• Directions for this task: For the listing below, work out the number of lines that hold "moved" and return that number alone.

START Data records

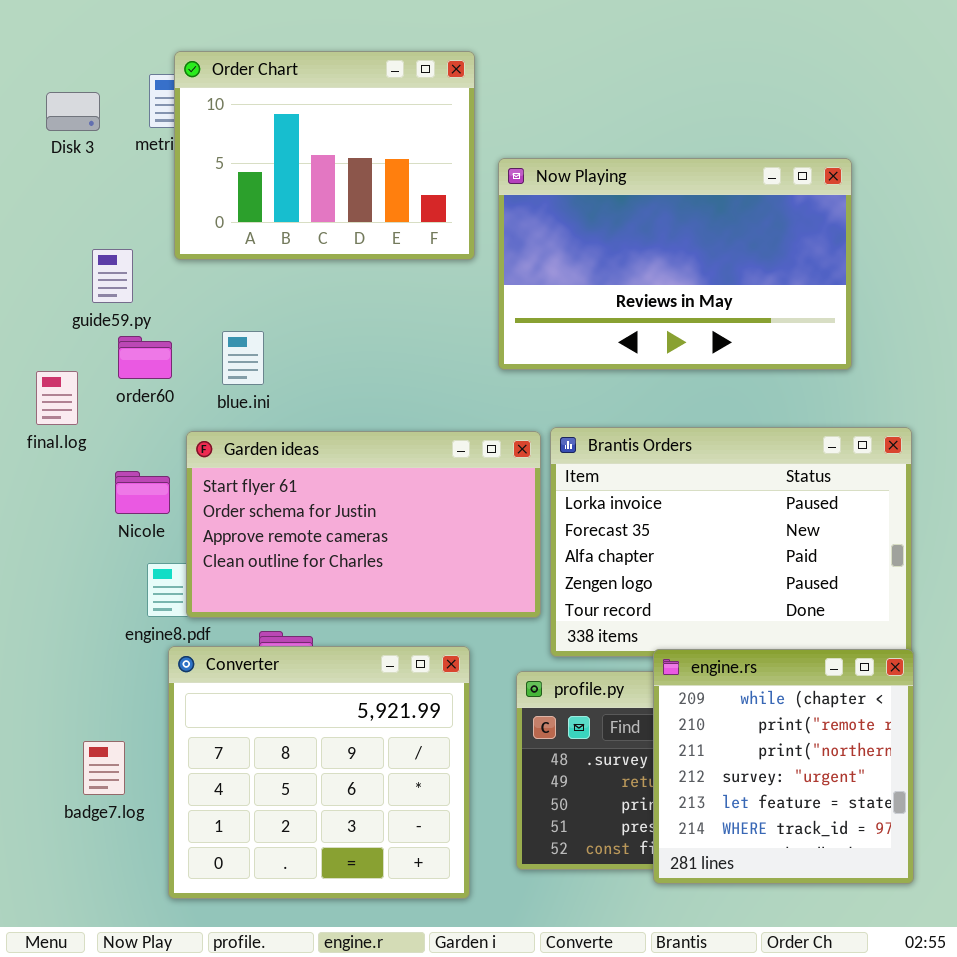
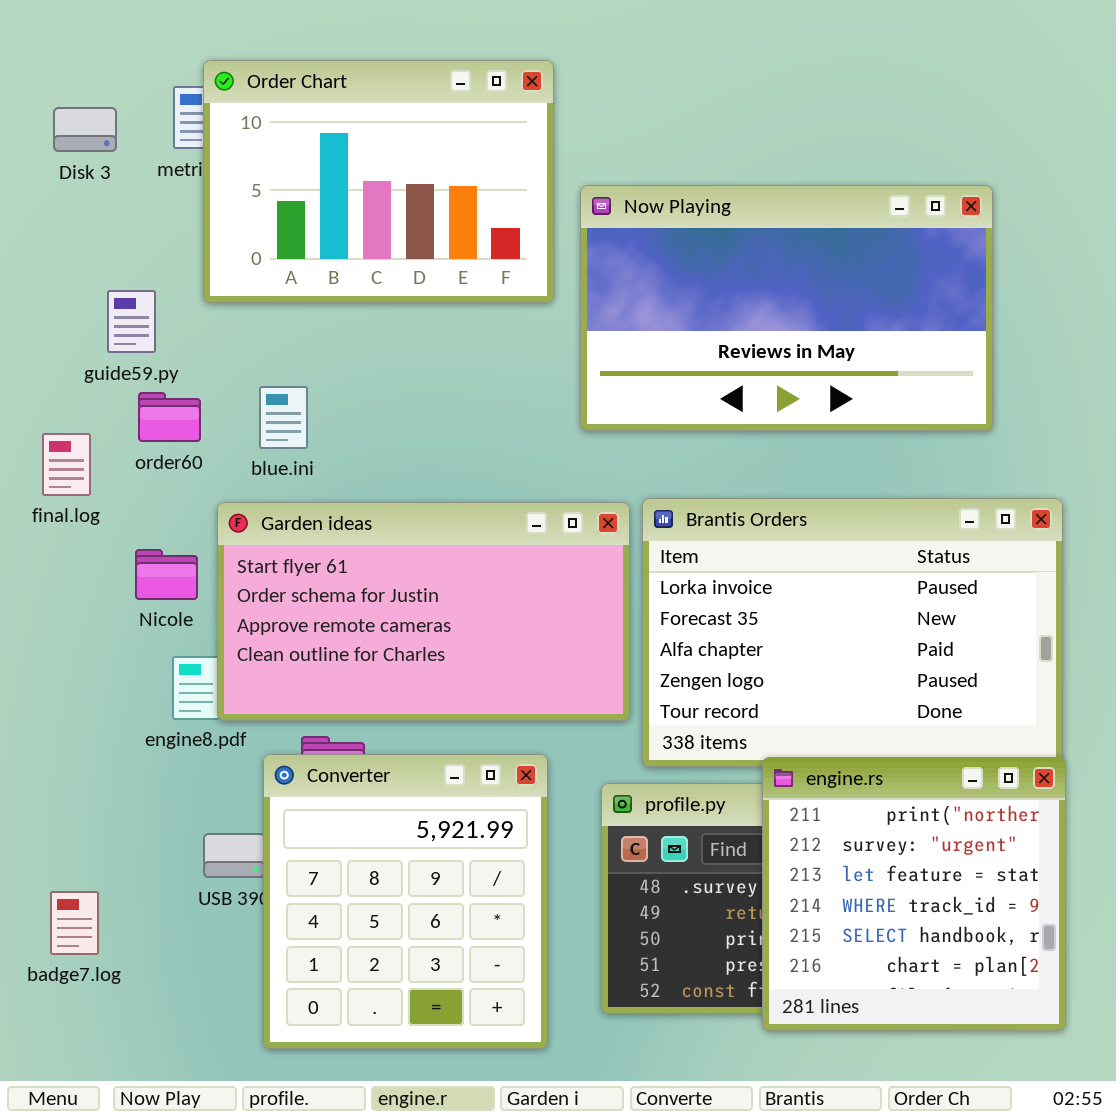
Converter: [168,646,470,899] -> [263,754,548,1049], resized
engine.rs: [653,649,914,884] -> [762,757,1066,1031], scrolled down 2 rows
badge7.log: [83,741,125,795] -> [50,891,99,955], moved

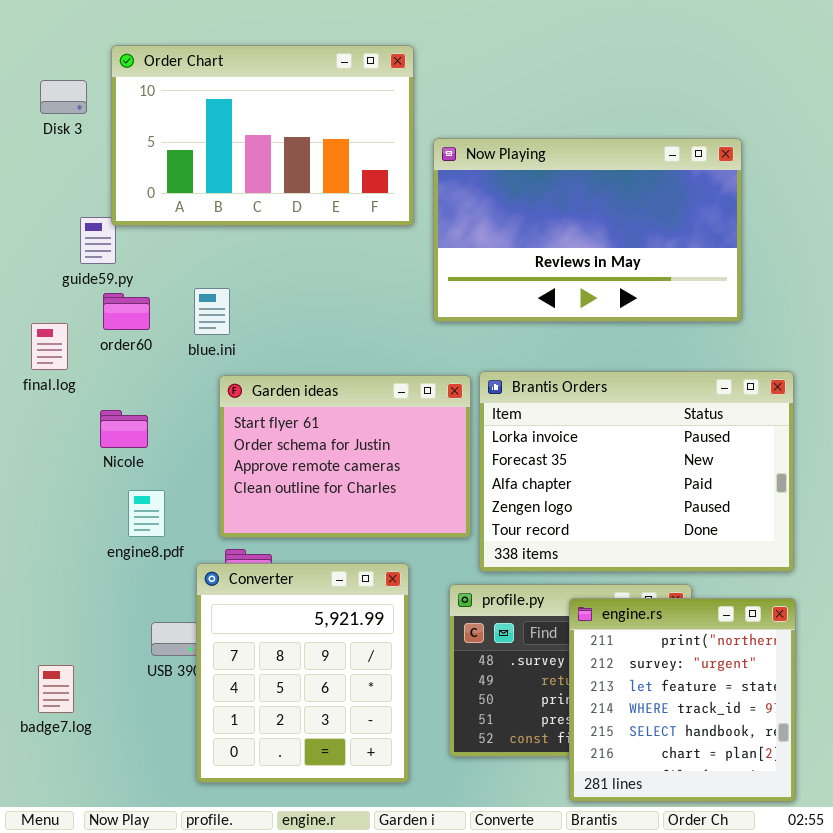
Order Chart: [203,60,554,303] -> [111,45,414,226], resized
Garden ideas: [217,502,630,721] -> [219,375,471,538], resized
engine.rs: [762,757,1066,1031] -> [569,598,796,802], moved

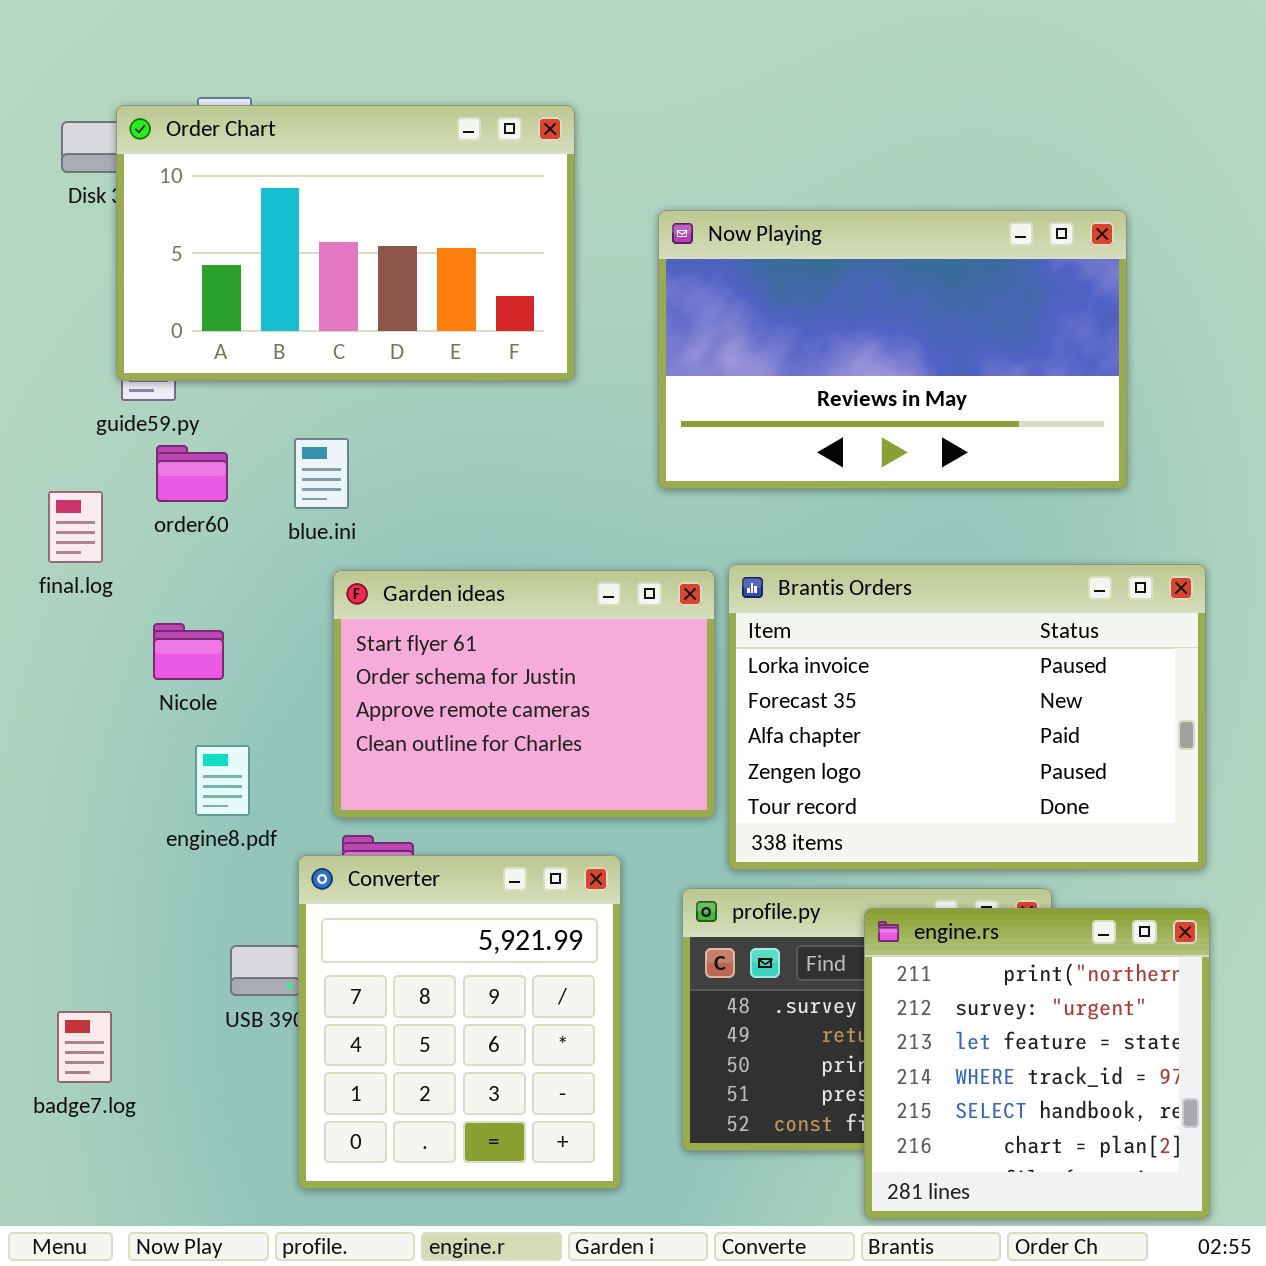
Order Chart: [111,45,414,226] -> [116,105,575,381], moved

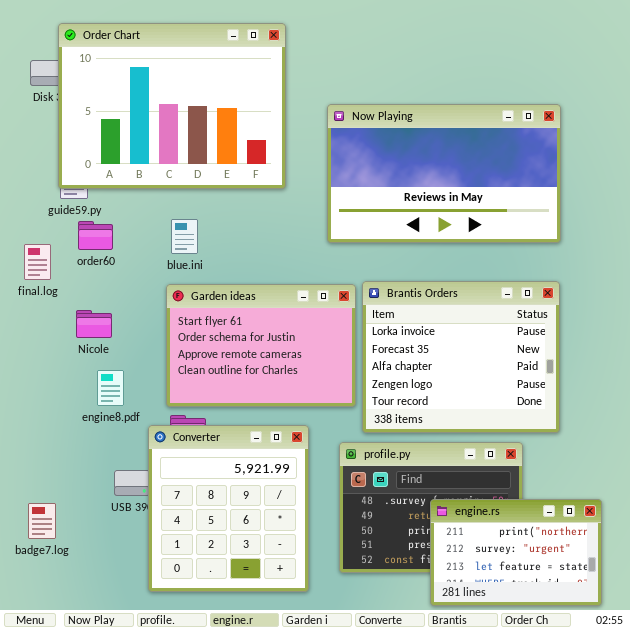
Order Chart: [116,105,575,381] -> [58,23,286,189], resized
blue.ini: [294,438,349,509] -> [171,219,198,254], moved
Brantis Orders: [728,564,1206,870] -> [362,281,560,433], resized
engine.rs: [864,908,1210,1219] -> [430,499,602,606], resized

END Data records
START Data records

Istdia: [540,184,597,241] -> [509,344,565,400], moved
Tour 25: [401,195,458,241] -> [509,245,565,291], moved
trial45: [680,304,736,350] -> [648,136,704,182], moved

END Data records

• Response below: 7